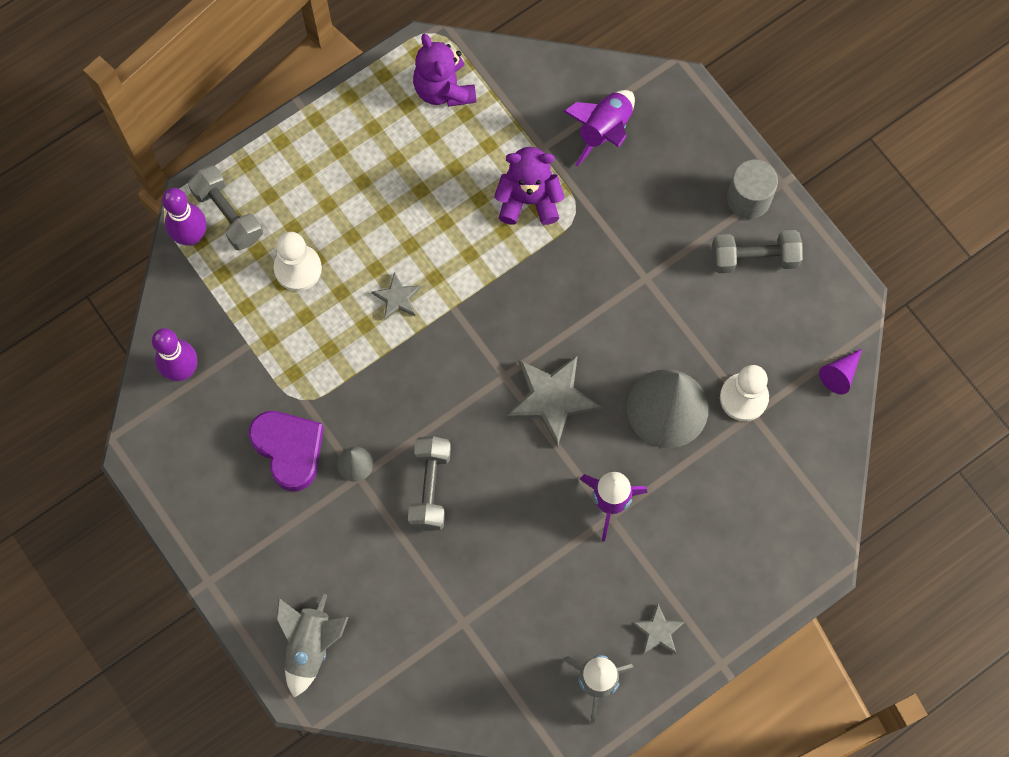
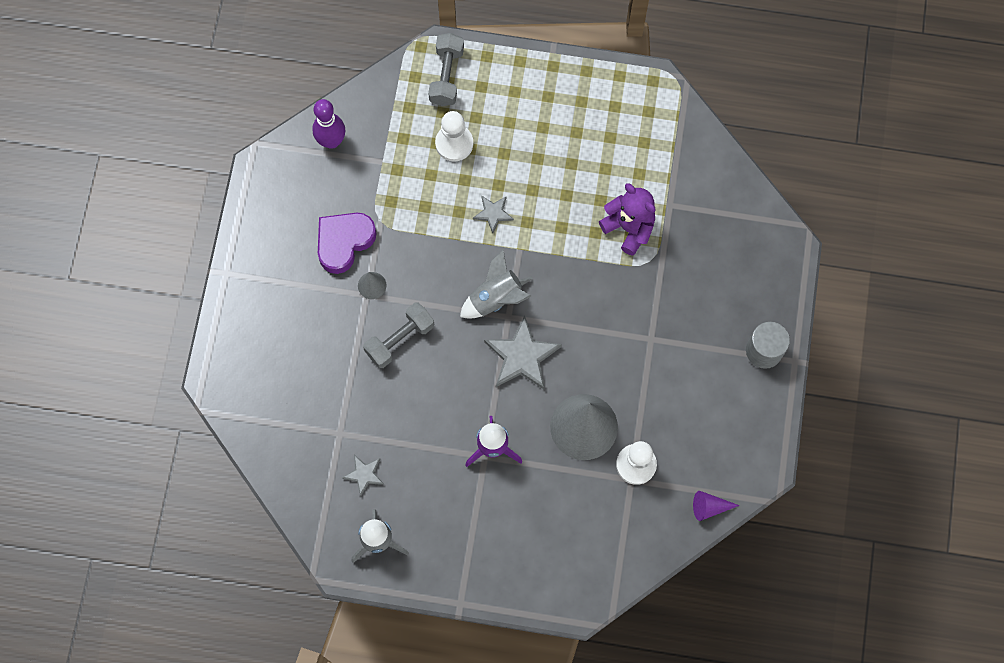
camera: 45 degrees right, 0 degrees up
purple bowling pin [162,188,206,245] -> none
purple heart [249,411,324,491] -> purple heart turned 150 degrees counterclockwise [318,213,376,274]
grey rocket [276,594,349,698] -> grey rocket moved to [460,249,533,319]
purple teddy bear [413,34,477,107] -> none
purple rocket [563,90,635,167] -> none
grey star [632,604,685,654] -> grey star moved to [342,455,384,497]
grey dumbbell [712,230,803,273] -> none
----
**What you need to do**
Pictures in the records above are to be left out of an otherwise exact copy.

**Exercise result**
camera: 45 degrees right, 0 degrees up
purple bowling pin [162,188,206,245] -> none
purple heart [249,411,324,491] -> purple heart turned 150 degrees counterclockwise [318,213,376,274]
grey rocket [276,594,349,698] -> grey rocket moved to [460,249,533,319]
purple teddy bear [413,34,477,107] -> none
purple rocket [563,90,635,167] -> none
grey star [632,604,685,654] -> grey star moved to [342,455,384,497]
grey dumbbell [712,230,803,273] -> none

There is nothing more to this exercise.